- _Raw data_:
++++++
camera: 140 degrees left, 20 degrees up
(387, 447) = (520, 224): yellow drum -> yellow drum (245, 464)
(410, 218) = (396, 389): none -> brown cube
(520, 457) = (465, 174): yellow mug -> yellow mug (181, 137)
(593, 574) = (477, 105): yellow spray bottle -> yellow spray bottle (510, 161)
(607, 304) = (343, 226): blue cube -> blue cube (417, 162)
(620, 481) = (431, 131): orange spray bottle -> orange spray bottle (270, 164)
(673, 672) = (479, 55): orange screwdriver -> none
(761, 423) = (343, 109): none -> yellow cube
++++++
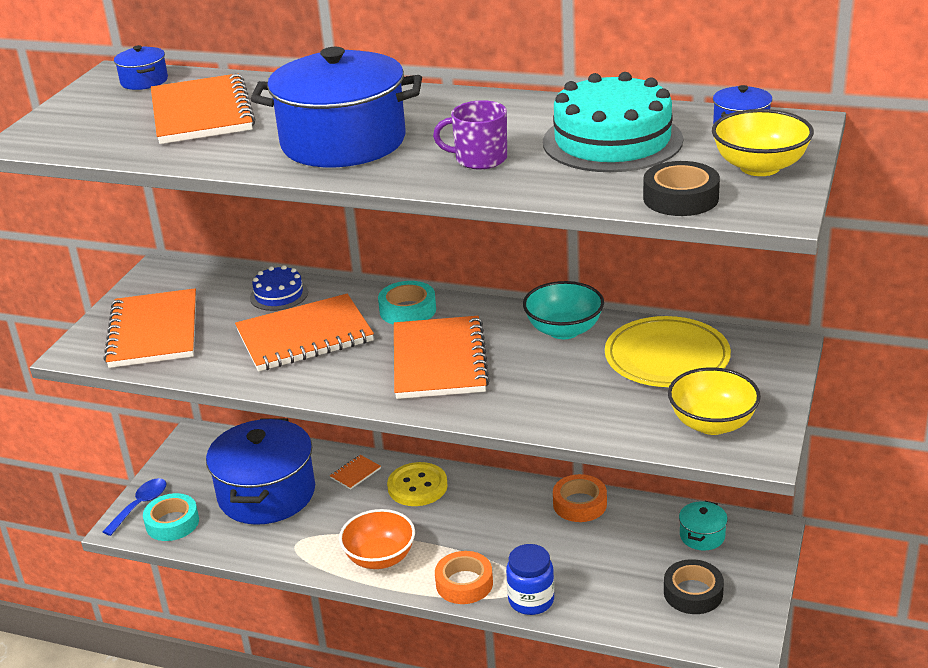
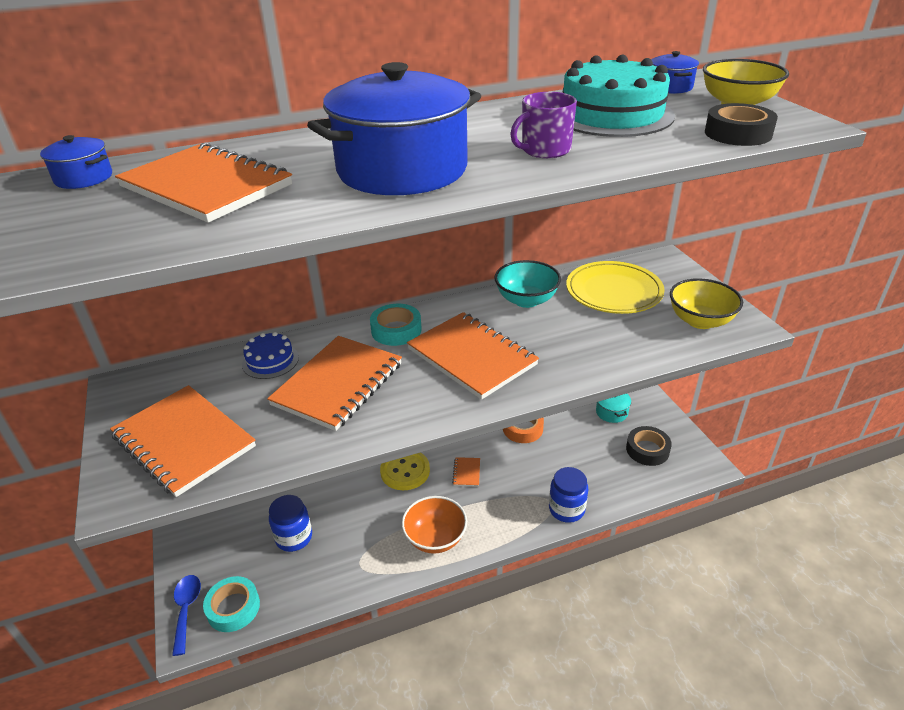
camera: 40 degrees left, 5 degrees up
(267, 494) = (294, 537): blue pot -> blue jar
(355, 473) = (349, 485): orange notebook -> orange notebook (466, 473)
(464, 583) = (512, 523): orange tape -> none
++++++
- _Activity_:
Across the records above, how many lines hold the string "camera"? The number alone will do.

- _Solved exercise_:
2